__ACTIVITY__
Below are records that contain pictures; transcribe the text exactly and omit the pictures.

Spatial reasoning data:

◆ ◆ ◆ ◆

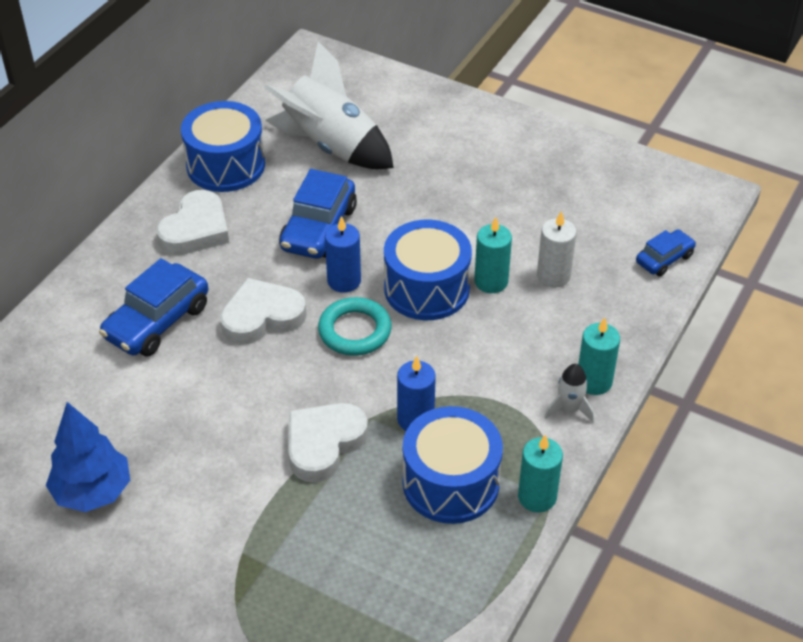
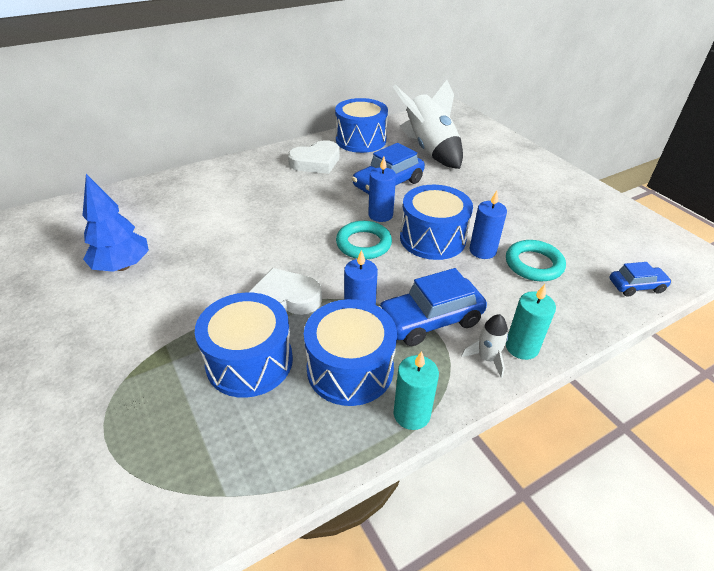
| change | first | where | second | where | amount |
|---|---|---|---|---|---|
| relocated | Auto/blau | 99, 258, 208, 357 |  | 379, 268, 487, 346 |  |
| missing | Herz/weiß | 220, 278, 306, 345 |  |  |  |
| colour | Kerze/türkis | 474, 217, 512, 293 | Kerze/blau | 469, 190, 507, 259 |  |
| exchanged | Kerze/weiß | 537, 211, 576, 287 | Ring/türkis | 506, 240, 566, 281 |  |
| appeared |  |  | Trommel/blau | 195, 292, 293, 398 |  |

◆ ◆ ◆ ◆

__SOLVED PROBLEM__
| change | first | where | second | where | amount |
|---|---|---|---|---|---|
| relocated | Auto/blau | 99, 258, 208, 357 |  | 379, 268, 487, 346 |  |
| missing | Herz/weiß | 220, 278, 306, 345 |  |  |  |
| colour | Kerze/türkis | 474, 217, 512, 293 | Kerze/blau | 469, 190, 507, 259 |  |
| exchanged | Kerze/weiß | 537, 211, 576, 287 | Ring/türkis | 506, 240, 566, 281 |  |
| appeared |  |  | Trommel/blau | 195, 292, 293, 398 |  |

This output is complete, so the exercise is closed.